_WHAT IS NEEDED_
Each line in the data must be reproduced as written, except for any picture.
________________________
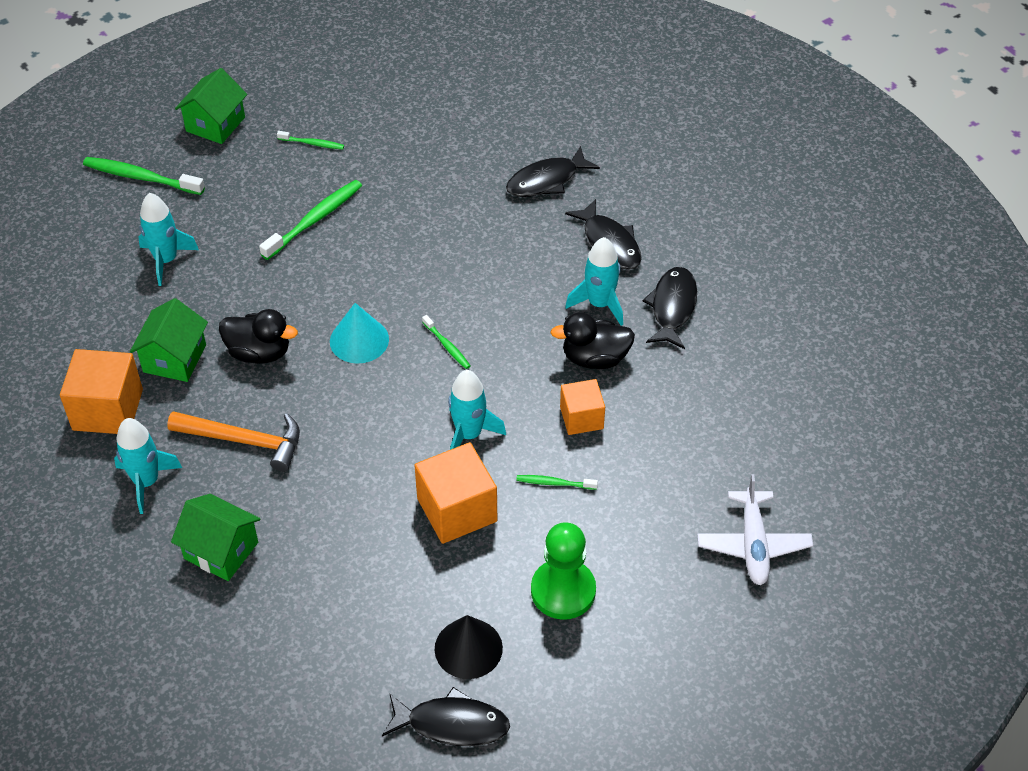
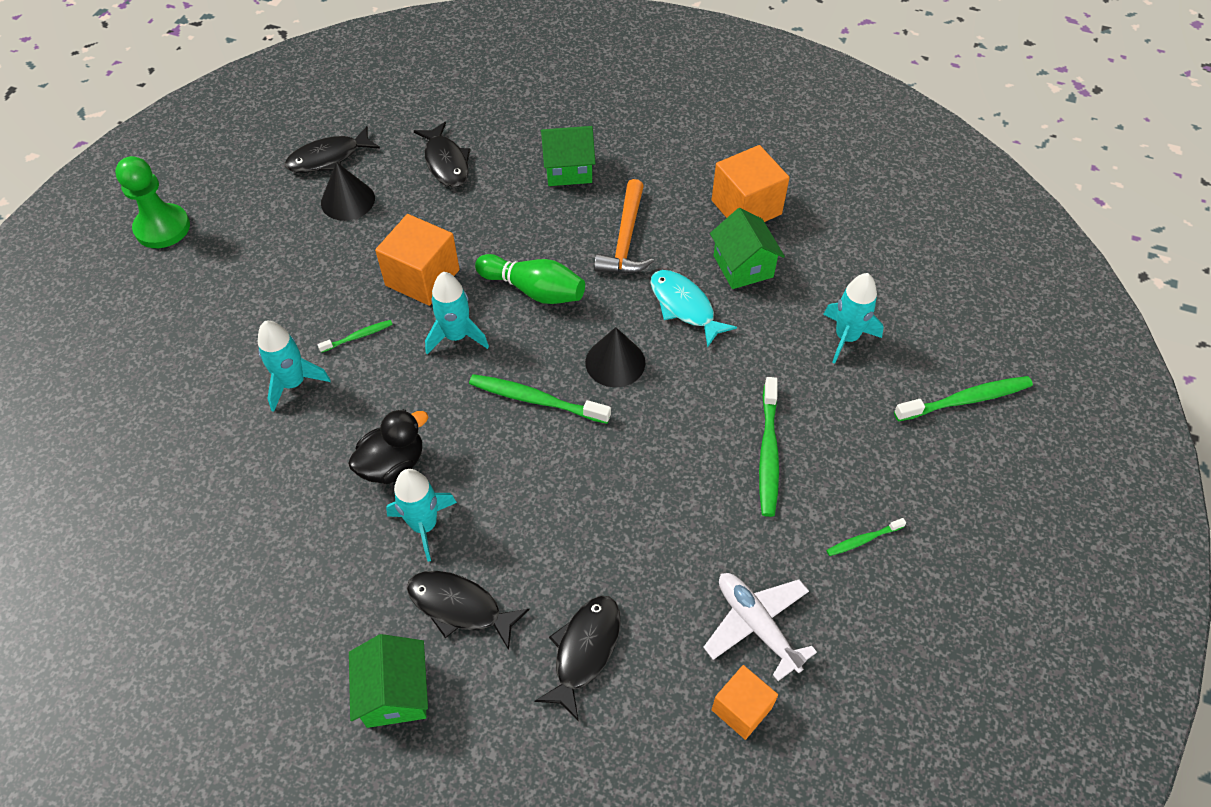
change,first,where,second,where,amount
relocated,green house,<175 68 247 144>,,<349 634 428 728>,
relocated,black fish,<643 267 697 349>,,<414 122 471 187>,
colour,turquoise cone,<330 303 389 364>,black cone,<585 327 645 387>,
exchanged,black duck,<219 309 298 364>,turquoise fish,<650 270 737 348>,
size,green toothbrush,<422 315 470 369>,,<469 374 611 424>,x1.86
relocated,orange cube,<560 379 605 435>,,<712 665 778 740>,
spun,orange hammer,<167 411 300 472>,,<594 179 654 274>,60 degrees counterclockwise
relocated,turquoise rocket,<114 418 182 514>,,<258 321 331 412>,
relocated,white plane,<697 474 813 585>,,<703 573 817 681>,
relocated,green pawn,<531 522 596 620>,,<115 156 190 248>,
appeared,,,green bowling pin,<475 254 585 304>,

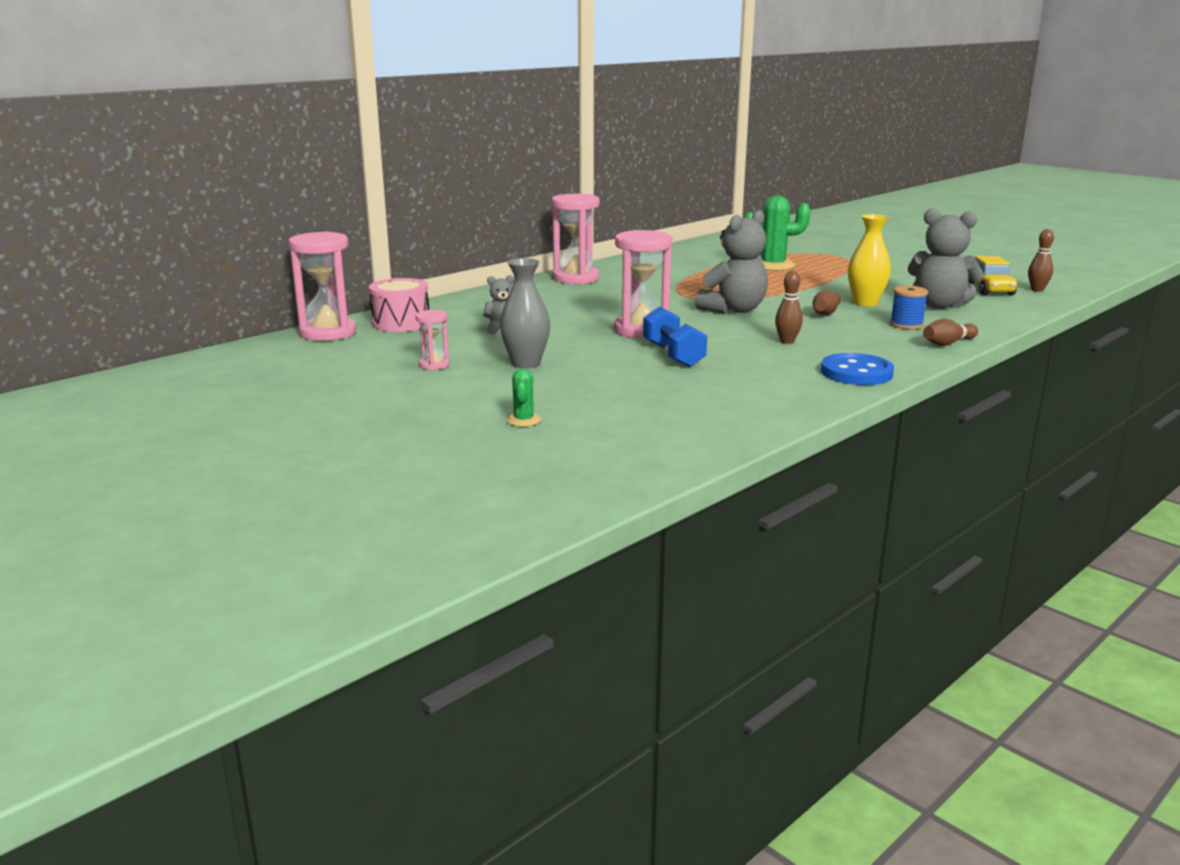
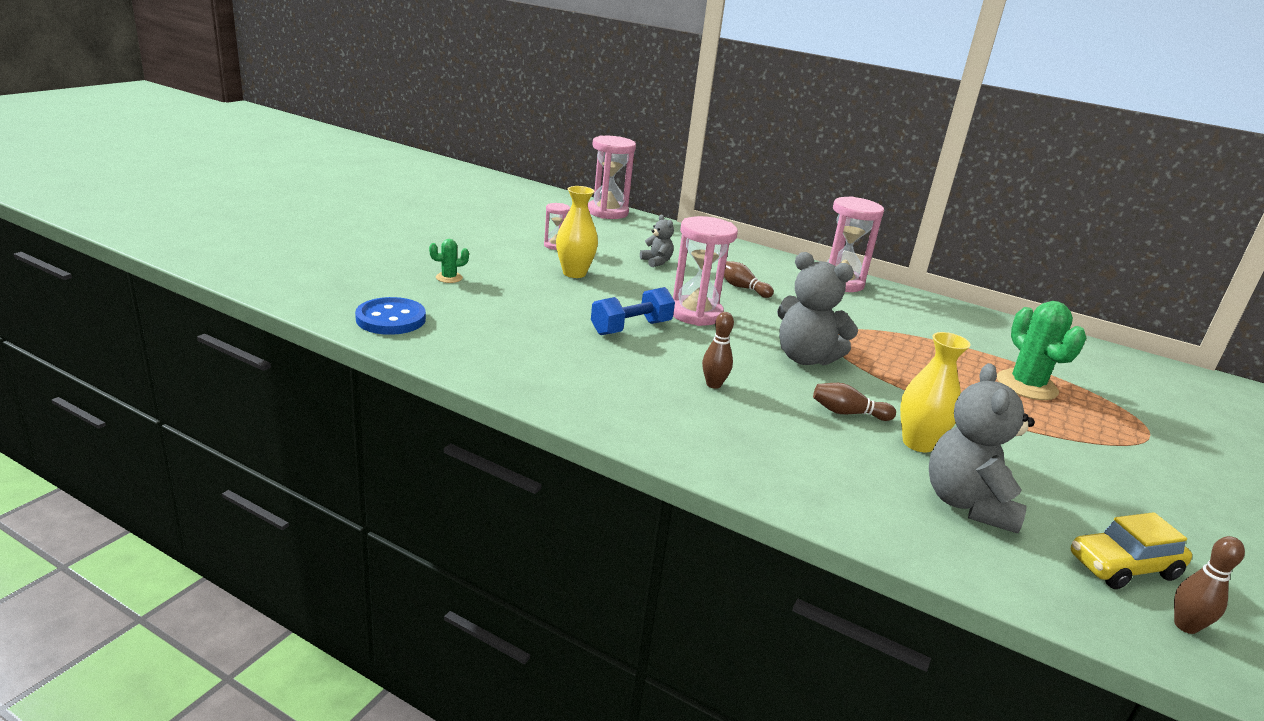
change,first,where,second,where,amount
colour,grey vase,<500 258 550 369>,yellow vase,<556 186 598 278>,
missing,pink drum,<369 278 429 332>,,,
missing,blue spool,<890 285 928 329>,,,
relocated,brown bowling pin,<923 319 978 346>,,<724 261 774 298>,
relocated,blue button,<821 353 894 385>,,<355 297 426 335>,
________________________
_TASK RESULT_
change,first,where,second,where,amount
relocated,green house,<175 68 247 144>,,<349 634 428 728>,
relocated,black fish,<643 267 697 349>,,<414 122 471 187>,
colour,turquoise cone,<330 303 389 364>,black cone,<585 327 645 387>,
exchanged,black duck,<219 309 298 364>,turquoise fish,<650 270 737 348>,
size,green toothbrush,<422 315 470 369>,,<469 374 611 424>,x1.86
relocated,orange cube,<560 379 605 435>,,<712 665 778 740>,
spun,orange hammer,<167 411 300 472>,,<594 179 654 274>,60 degrees counterclockwise
relocated,turquoise rocket,<114 418 182 514>,,<258 321 331 412>,
relocated,white plane,<697 474 813 585>,,<703 573 817 681>,
relocated,green pawn,<531 522 596 620>,,<115 156 190 248>,
appeared,,,green bowling pin,<475 254 585 304>,

change,first,where,second,where,amount
colour,grey vase,<500 258 550 369>,yellow vase,<556 186 598 278>,
missing,pink drum,<369 278 429 332>,,,
missing,blue spool,<890 285 928 329>,,,
relocated,brown bowling pin,<923 319 978 346>,,<724 261 774 298>,
relocated,blue button,<821 353 894 385>,,<355 297 426 335>,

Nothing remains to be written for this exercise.